**Work request**
Your job is to write out each record exactly, leaving none out.

Data for processing: Begin

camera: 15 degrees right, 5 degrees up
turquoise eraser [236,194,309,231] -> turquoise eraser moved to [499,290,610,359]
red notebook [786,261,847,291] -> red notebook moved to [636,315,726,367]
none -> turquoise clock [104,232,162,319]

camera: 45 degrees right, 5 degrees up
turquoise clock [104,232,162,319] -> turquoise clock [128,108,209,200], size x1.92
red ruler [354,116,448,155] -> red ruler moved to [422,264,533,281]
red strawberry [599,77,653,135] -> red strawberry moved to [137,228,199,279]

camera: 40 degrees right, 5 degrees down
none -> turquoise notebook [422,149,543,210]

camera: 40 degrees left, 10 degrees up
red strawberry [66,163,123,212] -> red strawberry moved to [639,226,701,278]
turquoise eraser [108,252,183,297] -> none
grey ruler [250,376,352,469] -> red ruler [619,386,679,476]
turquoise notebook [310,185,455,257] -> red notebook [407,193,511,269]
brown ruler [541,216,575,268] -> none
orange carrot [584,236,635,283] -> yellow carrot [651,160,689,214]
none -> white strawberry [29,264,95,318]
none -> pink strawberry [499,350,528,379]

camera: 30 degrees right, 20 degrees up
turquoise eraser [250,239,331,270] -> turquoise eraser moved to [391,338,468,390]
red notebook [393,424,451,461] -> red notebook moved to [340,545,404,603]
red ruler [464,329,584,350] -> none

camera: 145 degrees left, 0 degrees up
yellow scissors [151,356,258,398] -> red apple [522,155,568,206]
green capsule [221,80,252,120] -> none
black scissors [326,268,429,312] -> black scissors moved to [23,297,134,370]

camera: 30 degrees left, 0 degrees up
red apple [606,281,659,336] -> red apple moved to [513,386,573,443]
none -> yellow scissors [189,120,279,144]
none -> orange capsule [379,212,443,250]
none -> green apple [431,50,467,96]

Data for processing: End

**Response to this exercise**
camera: 15 degrees right, 5 degrees up
turquoise eraser [236,194,309,231] -> turquoise eraser moved to [499,290,610,359]
red notebook [786,261,847,291] -> red notebook moved to [636,315,726,367]
none -> turquoise clock [104,232,162,319]

camera: 45 degrees right, 5 degrees up
turquoise clock [104,232,162,319] -> turquoise clock [128,108,209,200], size x1.92
red ruler [354,116,448,155] -> red ruler moved to [422,264,533,281]
red strawberry [599,77,653,135] -> red strawberry moved to [137,228,199,279]

camera: 40 degrees right, 5 degrees down
none -> turquoise notebook [422,149,543,210]

camera: 40 degrees left, 10 degrees up
red strawberry [66,163,123,212] -> red strawberry moved to [639,226,701,278]
turquoise eraser [108,252,183,297] -> none
grey ruler [250,376,352,469] -> red ruler [619,386,679,476]
turquoise notebook [310,185,455,257] -> red notebook [407,193,511,269]
brown ruler [541,216,575,268] -> none
orange carrot [584,236,635,283] -> yellow carrot [651,160,689,214]
none -> white strawberry [29,264,95,318]
none -> pink strawberry [499,350,528,379]

camera: 30 degrees right, 20 degrees up
turquoise eraser [250,239,331,270] -> turquoise eraser moved to [391,338,468,390]
red notebook [393,424,451,461] -> red notebook moved to [340,545,404,603]
red ruler [464,329,584,350] -> none

camera: 145 degrees left, 0 degrees up
yellow scissors [151,356,258,398] -> red apple [522,155,568,206]
green capsule [221,80,252,120] -> none
black scissors [326,268,429,312] -> black scissors moved to [23,297,134,370]

camera: 30 degrees left, 0 degrees up
red apple [606,281,659,336] -> red apple moved to [513,386,573,443]
none -> yellow scissors [189,120,279,144]
none -> orange capsule [379,212,443,250]
none -> green apple [431,50,467,96]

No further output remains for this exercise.